Would you retype exactly the lines from the one holding "orange star: rotated" through the last line of the listing, and only those, without pictures?

|---|

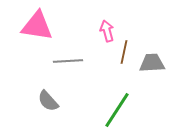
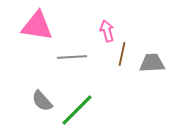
brown line: moved 2 px left, 2 px down
gray line: moved 4 px right, 4 px up
gray semicircle: moved 6 px left
green line: moved 40 px left; rotated 12 degrees clockwise
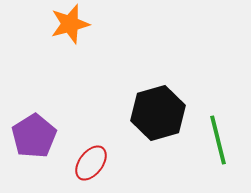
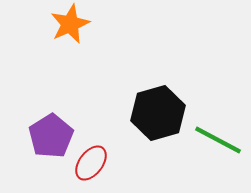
orange star: rotated 9 degrees counterclockwise
purple pentagon: moved 17 px right
green line: rotated 48 degrees counterclockwise
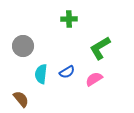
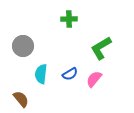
green L-shape: moved 1 px right
blue semicircle: moved 3 px right, 2 px down
pink semicircle: rotated 18 degrees counterclockwise
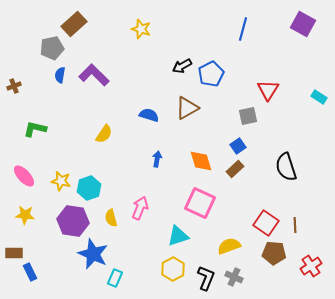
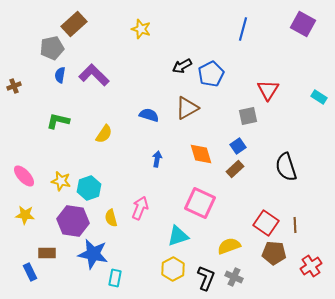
green L-shape at (35, 129): moved 23 px right, 8 px up
orange diamond at (201, 161): moved 7 px up
brown rectangle at (14, 253): moved 33 px right
blue star at (93, 254): rotated 12 degrees counterclockwise
cyan rectangle at (115, 278): rotated 12 degrees counterclockwise
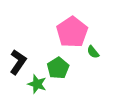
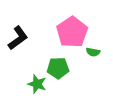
green semicircle: rotated 40 degrees counterclockwise
black L-shape: moved 24 px up; rotated 20 degrees clockwise
green pentagon: rotated 30 degrees clockwise
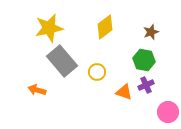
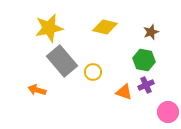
yellow diamond: rotated 50 degrees clockwise
yellow circle: moved 4 px left
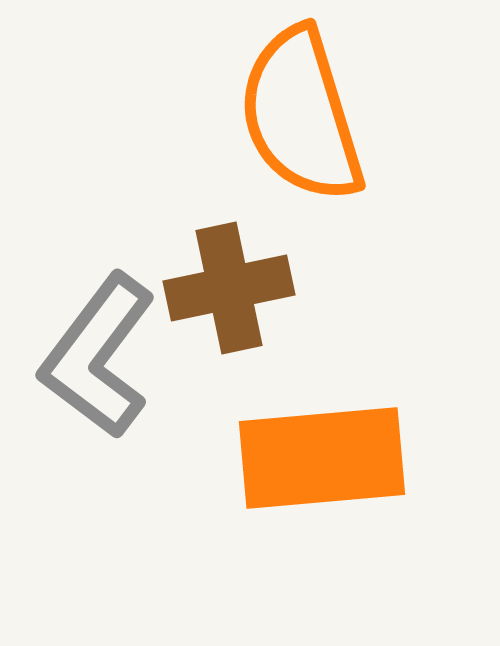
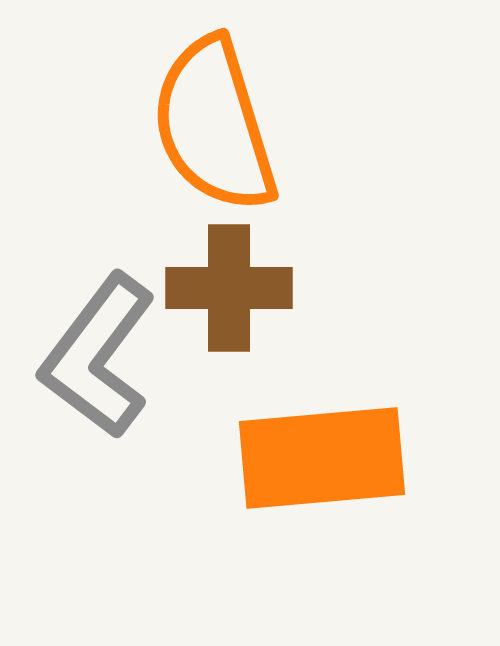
orange semicircle: moved 87 px left, 10 px down
brown cross: rotated 12 degrees clockwise
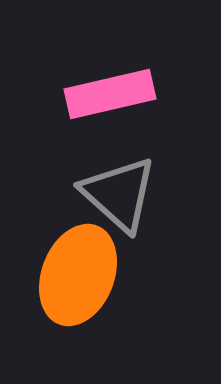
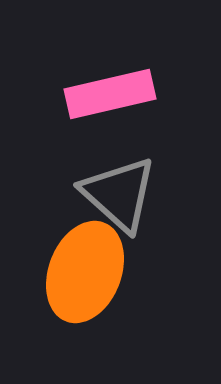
orange ellipse: moved 7 px right, 3 px up
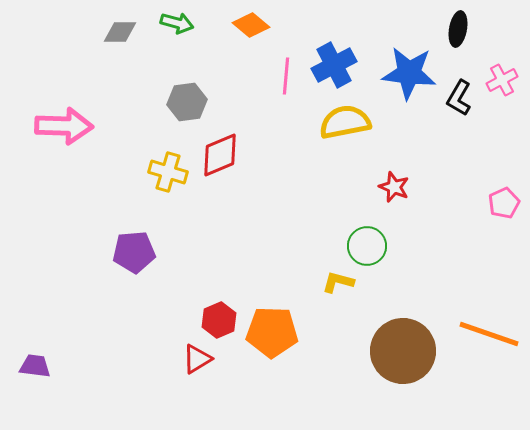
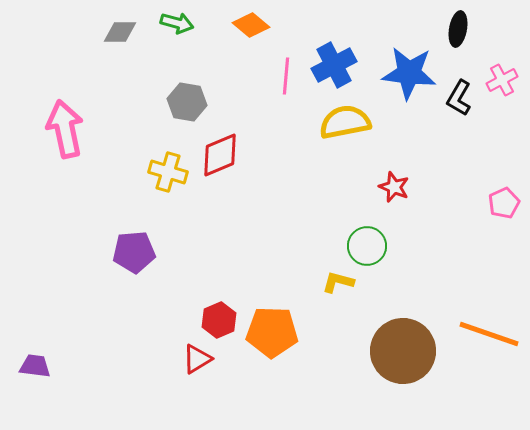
gray hexagon: rotated 18 degrees clockwise
pink arrow: moved 1 px right, 3 px down; rotated 104 degrees counterclockwise
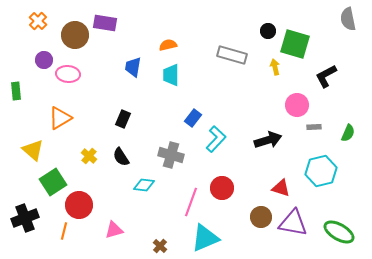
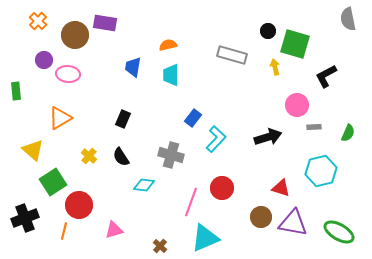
black arrow at (268, 140): moved 3 px up
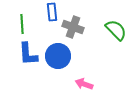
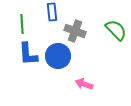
gray cross: moved 2 px right, 4 px down
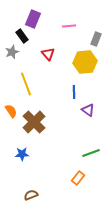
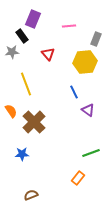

|---|

» Answer box:
orange star: rotated 9 degrees counterclockwise
purple pentagon: moved 17 px right
green line: rotated 48 degrees counterclockwise
green L-shape: moved 1 px right
blue semicircle: moved 3 px right, 2 px down
pink semicircle: rotated 18 degrees counterclockwise
green L-shape at (35, 129): moved 23 px right, 8 px up
orange diamond at (201, 161): moved 7 px up
brown rectangle at (14, 253): moved 33 px right
blue star at (93, 254): rotated 12 degrees counterclockwise
cyan rectangle at (115, 278): rotated 12 degrees counterclockwise
green semicircle: rotated 40 degrees counterclockwise
black L-shape: moved 24 px up; rotated 20 degrees clockwise
green pentagon: rotated 30 degrees clockwise
yellow diamond: rotated 50 degrees clockwise
yellow circle: moved 4 px left
orange semicircle: moved 87 px left, 10 px down
brown cross: rotated 12 degrees clockwise
orange ellipse: moved 7 px right, 3 px up
gray hexagon: rotated 18 degrees clockwise
pink arrow: moved 1 px right, 3 px down; rotated 104 degrees counterclockwise
black arrow at (268, 140): moved 3 px up
gray cross: moved 2 px right, 4 px down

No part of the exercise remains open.